Required action: Copy out the entries exactly, from the first line to the last.

+ + + +

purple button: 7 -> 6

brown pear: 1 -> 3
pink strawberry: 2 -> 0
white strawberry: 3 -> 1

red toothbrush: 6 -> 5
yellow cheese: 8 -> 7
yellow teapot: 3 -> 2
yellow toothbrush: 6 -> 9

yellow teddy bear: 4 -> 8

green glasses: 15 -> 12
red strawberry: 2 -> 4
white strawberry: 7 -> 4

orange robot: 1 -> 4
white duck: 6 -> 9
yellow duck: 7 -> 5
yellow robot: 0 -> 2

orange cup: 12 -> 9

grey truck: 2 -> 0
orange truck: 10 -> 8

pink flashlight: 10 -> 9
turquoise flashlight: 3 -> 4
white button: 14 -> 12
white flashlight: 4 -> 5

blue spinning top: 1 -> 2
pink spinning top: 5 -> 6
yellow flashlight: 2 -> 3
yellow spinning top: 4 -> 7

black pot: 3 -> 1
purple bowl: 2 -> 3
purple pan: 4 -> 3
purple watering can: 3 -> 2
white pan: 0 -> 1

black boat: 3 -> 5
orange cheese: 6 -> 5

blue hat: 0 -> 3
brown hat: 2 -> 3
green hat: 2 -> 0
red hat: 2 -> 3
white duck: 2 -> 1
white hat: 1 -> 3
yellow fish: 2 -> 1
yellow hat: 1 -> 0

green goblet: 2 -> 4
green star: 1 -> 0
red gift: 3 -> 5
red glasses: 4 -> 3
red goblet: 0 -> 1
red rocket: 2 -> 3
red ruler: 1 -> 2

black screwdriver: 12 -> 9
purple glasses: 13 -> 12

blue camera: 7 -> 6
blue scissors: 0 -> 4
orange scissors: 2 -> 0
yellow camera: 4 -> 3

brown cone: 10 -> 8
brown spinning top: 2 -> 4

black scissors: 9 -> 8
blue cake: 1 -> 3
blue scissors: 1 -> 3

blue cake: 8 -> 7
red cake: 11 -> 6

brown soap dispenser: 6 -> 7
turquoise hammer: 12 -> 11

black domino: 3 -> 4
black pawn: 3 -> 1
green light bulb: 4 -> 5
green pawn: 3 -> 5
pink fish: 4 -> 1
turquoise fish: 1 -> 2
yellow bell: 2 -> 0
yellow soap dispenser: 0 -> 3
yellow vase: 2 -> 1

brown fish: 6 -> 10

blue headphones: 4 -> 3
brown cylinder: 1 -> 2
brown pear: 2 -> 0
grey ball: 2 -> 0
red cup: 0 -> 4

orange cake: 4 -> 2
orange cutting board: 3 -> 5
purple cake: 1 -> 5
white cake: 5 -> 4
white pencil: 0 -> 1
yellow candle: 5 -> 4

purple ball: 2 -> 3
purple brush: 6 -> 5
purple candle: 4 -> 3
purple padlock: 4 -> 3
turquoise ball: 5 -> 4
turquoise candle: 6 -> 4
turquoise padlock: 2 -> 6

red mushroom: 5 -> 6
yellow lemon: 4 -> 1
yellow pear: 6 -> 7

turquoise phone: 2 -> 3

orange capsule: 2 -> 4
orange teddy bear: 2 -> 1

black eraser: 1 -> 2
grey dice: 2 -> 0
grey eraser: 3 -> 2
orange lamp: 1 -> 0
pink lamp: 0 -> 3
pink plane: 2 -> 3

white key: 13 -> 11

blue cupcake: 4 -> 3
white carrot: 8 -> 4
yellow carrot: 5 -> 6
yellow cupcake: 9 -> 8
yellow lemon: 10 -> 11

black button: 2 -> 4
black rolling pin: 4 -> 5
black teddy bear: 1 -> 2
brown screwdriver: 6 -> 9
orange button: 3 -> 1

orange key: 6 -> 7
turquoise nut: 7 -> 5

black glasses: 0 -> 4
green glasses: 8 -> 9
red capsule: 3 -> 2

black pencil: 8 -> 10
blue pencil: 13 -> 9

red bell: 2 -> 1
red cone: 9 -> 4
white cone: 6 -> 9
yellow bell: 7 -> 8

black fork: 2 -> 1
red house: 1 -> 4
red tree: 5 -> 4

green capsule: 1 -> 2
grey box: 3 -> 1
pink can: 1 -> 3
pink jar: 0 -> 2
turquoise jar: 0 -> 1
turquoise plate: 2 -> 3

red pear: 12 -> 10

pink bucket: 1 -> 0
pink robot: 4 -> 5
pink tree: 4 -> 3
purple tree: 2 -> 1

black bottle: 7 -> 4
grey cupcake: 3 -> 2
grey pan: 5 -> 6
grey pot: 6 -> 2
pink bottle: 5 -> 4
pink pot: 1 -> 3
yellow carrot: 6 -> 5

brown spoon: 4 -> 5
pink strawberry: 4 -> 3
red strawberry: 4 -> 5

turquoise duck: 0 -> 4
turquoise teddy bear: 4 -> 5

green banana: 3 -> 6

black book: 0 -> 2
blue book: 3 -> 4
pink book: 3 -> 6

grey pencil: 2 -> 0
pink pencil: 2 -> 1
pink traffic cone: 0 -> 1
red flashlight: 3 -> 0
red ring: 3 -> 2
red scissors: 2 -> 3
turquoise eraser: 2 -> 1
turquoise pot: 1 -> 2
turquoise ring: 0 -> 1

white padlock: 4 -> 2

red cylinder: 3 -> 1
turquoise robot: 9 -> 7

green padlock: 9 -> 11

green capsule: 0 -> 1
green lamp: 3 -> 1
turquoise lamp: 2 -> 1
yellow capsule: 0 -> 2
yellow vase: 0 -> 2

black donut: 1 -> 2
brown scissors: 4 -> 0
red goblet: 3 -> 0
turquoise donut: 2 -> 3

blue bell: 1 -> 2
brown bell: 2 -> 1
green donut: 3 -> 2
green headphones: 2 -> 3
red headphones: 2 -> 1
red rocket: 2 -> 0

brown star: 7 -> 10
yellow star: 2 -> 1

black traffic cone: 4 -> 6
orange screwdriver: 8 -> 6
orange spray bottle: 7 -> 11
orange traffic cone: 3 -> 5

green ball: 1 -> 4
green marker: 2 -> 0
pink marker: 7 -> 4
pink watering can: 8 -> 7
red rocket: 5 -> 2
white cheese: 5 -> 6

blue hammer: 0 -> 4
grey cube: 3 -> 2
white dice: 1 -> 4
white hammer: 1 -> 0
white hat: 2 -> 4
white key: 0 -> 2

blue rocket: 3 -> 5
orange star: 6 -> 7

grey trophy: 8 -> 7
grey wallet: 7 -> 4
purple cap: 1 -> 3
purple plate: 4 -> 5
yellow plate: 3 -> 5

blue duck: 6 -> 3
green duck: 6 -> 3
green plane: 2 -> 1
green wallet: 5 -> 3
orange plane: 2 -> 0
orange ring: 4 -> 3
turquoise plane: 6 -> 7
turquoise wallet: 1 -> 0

+ + + +

Result of the task:
purple button: 7 -> 6

brown pear: 1 -> 3
pink strawberry: 2 -> 0
white strawberry: 3 -> 1

red toothbrush: 6 -> 5
yellow cheese: 8 -> 7
yellow teapot: 3 -> 2
yellow toothbrush: 6 -> 9

yellow teddy bear: 4 -> 8

green glasses: 15 -> 12
red strawberry: 2 -> 4
white strawberry: 7 -> 4

orange robot: 1 -> 4
white duck: 6 -> 9
yellow duck: 7 -> 5
yellow robot: 0 -> 2

orange cup: 12 -> 9

grey truck: 2 -> 0
orange truck: 10 -> 8

pink flashlight: 10 -> 9
turquoise flashlight: 3 -> 4
white button: 14 -> 12
white flashlight: 4 -> 5

blue spinning top: 1 -> 2
pink spinning top: 5 -> 6
yellow flashlight: 2 -> 3
yellow spinning top: 4 -> 7

black pot: 3 -> 1
purple bowl: 2 -> 3
purple pan: 4 -> 3
purple watering can: 3 -> 2
white pan: 0 -> 1

black boat: 3 -> 5
orange cheese: 6 -> 5

blue hat: 0 -> 3
brown hat: 2 -> 3
green hat: 2 -> 0
red hat: 2 -> 3
white duck: 2 -> 1
white hat: 1 -> 3
yellow fish: 2 -> 1
yellow hat: 1 -> 0

green goblet: 2 -> 4
green star: 1 -> 0
red gift: 3 -> 5
red glasses: 4 -> 3
red goblet: 0 -> 1
red rocket: 2 -> 3
red ruler: 1 -> 2

black screwdriver: 12 -> 9
purple glasses: 13 -> 12

blue camera: 7 -> 6
blue scissors: 0 -> 4
orange scissors: 2 -> 0
yellow camera: 4 -> 3

brown cone: 10 -> 8
brown spinning top: 2 -> 4

black scissors: 9 -> 8
blue cake: 1 -> 3
blue scissors: 1 -> 3

blue cake: 8 -> 7
red cake: 11 -> 6

brown soap dispenser: 6 -> 7
turquoise hammer: 12 -> 11

black domino: 3 -> 4
black pawn: 3 -> 1
green light bulb: 4 -> 5
green pawn: 3 -> 5
pink fish: 4 -> 1
turquoise fish: 1 -> 2
yellow bell: 2 -> 0
yellow soap dispenser: 0 -> 3
yellow vase: 2 -> 1

brown fish: 6 -> 10

blue headphones: 4 -> 3
brown cylinder: 1 -> 2
brown pear: 2 -> 0
grey ball: 2 -> 0
red cup: 0 -> 4

orange cake: 4 -> 2
orange cutting board: 3 -> 5
purple cake: 1 -> 5
white cake: 5 -> 4
white pencil: 0 -> 1
yellow candle: 5 -> 4

purple ball: 2 -> 3
purple brush: 6 -> 5
purple candle: 4 -> 3
purple padlock: 4 -> 3
turquoise ball: 5 -> 4
turquoise candle: 6 -> 4
turquoise padlock: 2 -> 6

red mushroom: 5 -> 6
yellow lemon: 4 -> 1
yellow pear: 6 -> 7

turquoise phone: 2 -> 3

orange capsule: 2 -> 4
orange teddy bear: 2 -> 1

black eraser: 1 -> 2
grey dice: 2 -> 0
grey eraser: 3 -> 2
orange lamp: 1 -> 0
pink lamp: 0 -> 3
pink plane: 2 -> 3

white key: 13 -> 11

blue cupcake: 4 -> 3
white carrot: 8 -> 4
yellow carrot: 5 -> 6
yellow cupcake: 9 -> 8
yellow lemon: 10 -> 11

black button: 2 -> 4
black rolling pin: 4 -> 5
black teddy bear: 1 -> 2
brown screwdriver: 6 -> 9
orange button: 3 -> 1

orange key: 6 -> 7
turquoise nut: 7 -> 5

black glasses: 0 -> 4
green glasses: 8 -> 9
red capsule: 3 -> 2

black pencil: 8 -> 10
blue pencil: 13 -> 9

red bell: 2 -> 1
red cone: 9 -> 4
white cone: 6 -> 9
yellow bell: 7 -> 8

black fork: 2 -> 1
red house: 1 -> 4
red tree: 5 -> 4

green capsule: 1 -> 2
grey box: 3 -> 1
pink can: 1 -> 3
pink jar: 0 -> 2
turquoise jar: 0 -> 1
turquoise plate: 2 -> 3

red pear: 12 -> 10

pink bucket: 1 -> 0
pink robot: 4 -> 5
pink tree: 4 -> 3
purple tree: 2 -> 1

black bottle: 7 -> 4
grey cupcake: 3 -> 2
grey pan: 5 -> 6
grey pot: 6 -> 2
pink bottle: 5 -> 4
pink pot: 1 -> 3
yellow carrot: 6 -> 5

brown spoon: 4 -> 5
pink strawberry: 4 -> 3
red strawberry: 4 -> 5

turquoise duck: 0 -> 4
turquoise teddy bear: 4 -> 5

green banana: 3 -> 6

black book: 0 -> 2
blue book: 3 -> 4
pink book: 3 -> 6

grey pencil: 2 -> 0
pink pencil: 2 -> 1
pink traffic cone: 0 -> 1
red flashlight: 3 -> 0
red ring: 3 -> 2
red scissors: 2 -> 3
turquoise eraser: 2 -> 1
turquoise pot: 1 -> 2
turquoise ring: 0 -> 1

white padlock: 4 -> 2

red cylinder: 3 -> 1
turquoise robot: 9 -> 7

green padlock: 9 -> 11

green capsule: 0 -> 1
green lamp: 3 -> 1
turquoise lamp: 2 -> 1
yellow capsule: 0 -> 2
yellow vase: 0 -> 2

black donut: 1 -> 2
brown scissors: 4 -> 0
red goblet: 3 -> 0
turquoise donut: 2 -> 3

blue bell: 1 -> 2
brown bell: 2 -> 1
green donut: 3 -> 2
green headphones: 2 -> 3
red headphones: 2 -> 1
red rocket: 2 -> 0

brown star: 7 -> 10
yellow star: 2 -> 1

black traffic cone: 4 -> 6
orange screwdriver: 8 -> 6
orange spray bottle: 7 -> 11
orange traffic cone: 3 -> 5

green ball: 1 -> 4
green marker: 2 -> 0
pink marker: 7 -> 4
pink watering can: 8 -> 7
red rocket: 5 -> 2
white cheese: 5 -> 6

blue hammer: 0 -> 4
grey cube: 3 -> 2
white dice: 1 -> 4
white hammer: 1 -> 0
white hat: 2 -> 4
white key: 0 -> 2

blue rocket: 3 -> 5
orange star: 6 -> 7

grey trophy: 8 -> 7
grey wallet: 7 -> 4
purple cap: 1 -> 3
purple plate: 4 -> 5
yellow plate: 3 -> 5

blue duck: 6 -> 3
green duck: 6 -> 3
green plane: 2 -> 1
green wallet: 5 -> 3
orange plane: 2 -> 0
orange ring: 4 -> 3
turquoise plane: 6 -> 7
turquoise wallet: 1 -> 0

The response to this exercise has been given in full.